= Directions for this task =
Set down the data again in full, keeping every line exactly as it is.

—————

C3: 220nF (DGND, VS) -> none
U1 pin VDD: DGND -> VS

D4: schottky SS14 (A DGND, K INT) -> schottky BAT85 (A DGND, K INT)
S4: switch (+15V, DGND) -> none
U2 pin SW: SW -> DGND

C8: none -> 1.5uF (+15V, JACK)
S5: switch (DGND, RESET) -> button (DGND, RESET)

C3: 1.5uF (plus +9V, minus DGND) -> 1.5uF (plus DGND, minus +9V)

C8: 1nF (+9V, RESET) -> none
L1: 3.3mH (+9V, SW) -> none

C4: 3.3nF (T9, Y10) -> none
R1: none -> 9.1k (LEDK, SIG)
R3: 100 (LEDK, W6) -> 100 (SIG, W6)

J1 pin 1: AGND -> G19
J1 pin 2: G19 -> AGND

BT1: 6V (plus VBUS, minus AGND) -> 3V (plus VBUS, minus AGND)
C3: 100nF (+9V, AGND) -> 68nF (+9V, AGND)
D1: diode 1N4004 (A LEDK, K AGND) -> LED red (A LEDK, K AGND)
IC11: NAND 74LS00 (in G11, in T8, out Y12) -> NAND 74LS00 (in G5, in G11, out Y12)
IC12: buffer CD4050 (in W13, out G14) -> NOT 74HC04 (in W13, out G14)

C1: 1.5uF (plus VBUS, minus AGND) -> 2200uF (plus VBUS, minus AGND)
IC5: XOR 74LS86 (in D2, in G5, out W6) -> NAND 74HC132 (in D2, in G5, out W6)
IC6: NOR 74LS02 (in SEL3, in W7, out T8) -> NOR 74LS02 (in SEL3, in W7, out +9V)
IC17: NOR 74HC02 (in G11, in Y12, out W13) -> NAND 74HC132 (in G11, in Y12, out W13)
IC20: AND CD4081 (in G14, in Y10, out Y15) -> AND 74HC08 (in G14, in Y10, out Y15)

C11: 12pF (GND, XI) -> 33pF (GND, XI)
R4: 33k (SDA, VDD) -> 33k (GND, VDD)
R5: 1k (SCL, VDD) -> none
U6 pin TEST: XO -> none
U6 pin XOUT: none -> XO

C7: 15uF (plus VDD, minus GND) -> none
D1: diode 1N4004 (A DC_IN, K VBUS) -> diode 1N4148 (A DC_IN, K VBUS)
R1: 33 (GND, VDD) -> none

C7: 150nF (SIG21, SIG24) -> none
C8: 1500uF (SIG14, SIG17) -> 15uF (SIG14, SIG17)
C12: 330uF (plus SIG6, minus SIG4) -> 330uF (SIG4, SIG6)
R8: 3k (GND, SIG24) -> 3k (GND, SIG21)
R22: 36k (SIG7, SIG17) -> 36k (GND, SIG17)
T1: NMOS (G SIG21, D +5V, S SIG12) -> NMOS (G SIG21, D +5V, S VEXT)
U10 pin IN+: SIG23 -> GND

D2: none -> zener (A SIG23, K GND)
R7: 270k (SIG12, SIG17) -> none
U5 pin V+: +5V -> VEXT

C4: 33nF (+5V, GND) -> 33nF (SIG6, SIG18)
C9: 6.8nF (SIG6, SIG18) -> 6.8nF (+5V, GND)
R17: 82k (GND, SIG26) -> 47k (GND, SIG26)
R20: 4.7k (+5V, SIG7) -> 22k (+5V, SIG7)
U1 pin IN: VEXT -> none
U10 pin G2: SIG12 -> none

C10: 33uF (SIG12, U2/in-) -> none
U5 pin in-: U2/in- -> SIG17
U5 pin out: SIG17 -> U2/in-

—————

= Written reply =
C3: 220nF (DGND, VS) -> none
U1 pin VDD: DGND -> VS

D4: schottky SS14 (A DGND, K INT) -> schottky BAT85 (A DGND, K INT)
S4: switch (+15V, DGND) -> none
U2 pin SW: SW -> DGND

C8: none -> 1.5uF (+15V, JACK)
S5: switch (DGND, RESET) -> button (DGND, RESET)

C3: 1.5uF (plus +9V, minus DGND) -> 1.5uF (plus DGND, minus +9V)

C8: 1nF (+9V, RESET) -> none
L1: 3.3mH (+9V, SW) -> none

C4: 3.3nF (T9, Y10) -> none
R1: none -> 9.1k (LEDK, SIG)
R3: 100 (LEDK, W6) -> 100 (SIG, W6)

J1 pin 1: AGND -> G19
J1 pin 2: G19 -> AGND

BT1: 6V (plus VBUS, minus AGND) -> 3V (plus VBUS, minus AGND)
C3: 100nF (+9V, AGND) -> 68nF (+9V, AGND)
D1: diode 1N4004 (A LEDK, K AGND) -> LED red (A LEDK, K AGND)
IC11: NAND 74LS00 (in G11, in T8, out Y12) -> NAND 74LS00 (in G5, in G11, out Y12)
IC12: buffer CD4050 (in W13, out G14) -> NOT 74HC04 (in W13, out G14)

C1: 1.5uF (plus VBUS, minus AGND) -> 2200uF (plus VBUS, minus AGND)
IC5: XOR 74LS86 (in D2, in G5, out W6) -> NAND 74HC132 (in D2, in G5, out W6)
IC6: NOR 74LS02 (in SEL3, in W7, out T8) -> NOR 74LS02 (in SEL3, in W7, out +9V)
IC17: NOR 74HC02 (in G11, in Y12, out W13) -> NAND 74HC132 (in G11, in Y12, out W13)
IC20: AND CD4081 (in G14, in Y10, out Y15) -> AND 74HC08 (in G14, in Y10, out Y15)

C11: 12pF (GND, XI) -> 33pF (GND, XI)
R4: 33k (SDA, VDD) -> 33k (GND, VDD)
R5: 1k (SCL, VDD) -> none
U6 pin TEST: XO -> none
U6 pin XOUT: none -> XO

C7: 15uF (plus VDD, minus GND) -> none
D1: diode 1N4004 (A DC_IN, K VBUS) -> diode 1N4148 (A DC_IN, K VBUS)
R1: 33 (GND, VDD) -> none

C7: 150nF (SIG21, SIG24) -> none
C8: 1500uF (SIG14, SIG17) -> 15uF (SIG14, SIG17)
C12: 330uF (plus SIG6, minus SIG4) -> 330uF (SIG4, SIG6)
R8: 3k (GND, SIG24) -> 3k (GND, SIG21)
R22: 36k (SIG7, SIG17) -> 36k (GND, SIG17)
T1: NMOS (G SIG21, D +5V, S SIG12) -> NMOS (G SIG21, D +5V, S VEXT)
U10 pin IN+: SIG23 -> GND

D2: none -> zener (A SIG23, K GND)
R7: 270k (SIG12, SIG17) -> none
U5 pin V+: +5V -> VEXT

C4: 33nF (+5V, GND) -> 33nF (SIG6, SIG18)
C9: 6.8nF (SIG6, SIG18) -> 6.8nF (+5V, GND)
R17: 82k (GND, SIG26) -> 47k (GND, SIG26)
R20: 4.7k (+5V, SIG7) -> 22k (+5V, SIG7)
U1 pin IN: VEXT -> none
U10 pin G2: SIG12 -> none

C10: 33uF (SIG12, U2/in-) -> none
U5 pin in-: U2/in- -> SIG17
U5 pin out: SIG17 -> U2/in-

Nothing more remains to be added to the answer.